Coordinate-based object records
%%
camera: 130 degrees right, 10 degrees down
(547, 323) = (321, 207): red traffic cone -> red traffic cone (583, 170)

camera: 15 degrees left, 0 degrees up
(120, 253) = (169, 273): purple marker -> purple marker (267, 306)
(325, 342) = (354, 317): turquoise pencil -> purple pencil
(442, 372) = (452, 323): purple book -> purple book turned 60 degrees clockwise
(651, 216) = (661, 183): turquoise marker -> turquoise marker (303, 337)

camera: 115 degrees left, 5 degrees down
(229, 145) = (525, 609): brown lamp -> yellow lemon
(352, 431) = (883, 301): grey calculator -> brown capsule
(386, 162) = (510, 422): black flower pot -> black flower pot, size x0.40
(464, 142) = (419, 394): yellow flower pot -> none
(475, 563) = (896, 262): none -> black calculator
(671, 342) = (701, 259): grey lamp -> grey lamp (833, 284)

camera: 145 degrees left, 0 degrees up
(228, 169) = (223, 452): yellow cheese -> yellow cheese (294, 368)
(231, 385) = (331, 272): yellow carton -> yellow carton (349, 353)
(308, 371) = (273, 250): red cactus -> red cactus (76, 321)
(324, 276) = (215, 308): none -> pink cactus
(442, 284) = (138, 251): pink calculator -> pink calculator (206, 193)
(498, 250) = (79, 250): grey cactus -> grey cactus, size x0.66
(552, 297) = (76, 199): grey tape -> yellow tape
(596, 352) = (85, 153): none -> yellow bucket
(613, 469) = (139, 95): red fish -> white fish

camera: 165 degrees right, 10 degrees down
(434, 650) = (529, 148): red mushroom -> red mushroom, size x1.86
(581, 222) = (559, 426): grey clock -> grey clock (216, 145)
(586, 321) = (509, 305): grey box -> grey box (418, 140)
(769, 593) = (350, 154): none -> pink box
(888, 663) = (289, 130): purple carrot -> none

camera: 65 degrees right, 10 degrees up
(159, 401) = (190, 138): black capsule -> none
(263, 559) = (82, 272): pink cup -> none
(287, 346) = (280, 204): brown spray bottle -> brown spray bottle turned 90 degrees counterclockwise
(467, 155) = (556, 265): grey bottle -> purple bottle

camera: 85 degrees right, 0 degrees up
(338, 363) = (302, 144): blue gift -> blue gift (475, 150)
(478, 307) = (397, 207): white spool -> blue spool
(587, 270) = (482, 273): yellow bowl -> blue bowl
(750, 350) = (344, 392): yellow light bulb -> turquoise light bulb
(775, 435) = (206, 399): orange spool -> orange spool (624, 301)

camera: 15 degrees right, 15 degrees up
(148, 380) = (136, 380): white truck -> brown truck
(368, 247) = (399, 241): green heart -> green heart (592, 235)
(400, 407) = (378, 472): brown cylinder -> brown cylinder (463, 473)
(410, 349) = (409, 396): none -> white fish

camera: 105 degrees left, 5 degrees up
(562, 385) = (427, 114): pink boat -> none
%%
Brief »
Would you please copy exactly the part of the entries above that begins at the line containing "camera: 165 degrees right, 10 degrees down" and ends at the line containing "(287, 346) = (280, 204): brown", both lines included?

Solution to this task »
camera: 165 degrees right, 10 degrees down
(434, 650) = (529, 148): red mushroom -> red mushroom, size x1.86
(581, 222) = (559, 426): grey clock -> grey clock (216, 145)
(586, 321) = (509, 305): grey box -> grey box (418, 140)
(769, 593) = (350, 154): none -> pink box
(888, 663) = (289, 130): purple carrot -> none

camera: 65 degrees right, 10 degrees up
(159, 401) = (190, 138): black capsule -> none
(263, 559) = (82, 272): pink cup -> none
(287, 346) = (280, 204): brown spray bottle -> brown spray bottle turned 90 degrees counterclockwise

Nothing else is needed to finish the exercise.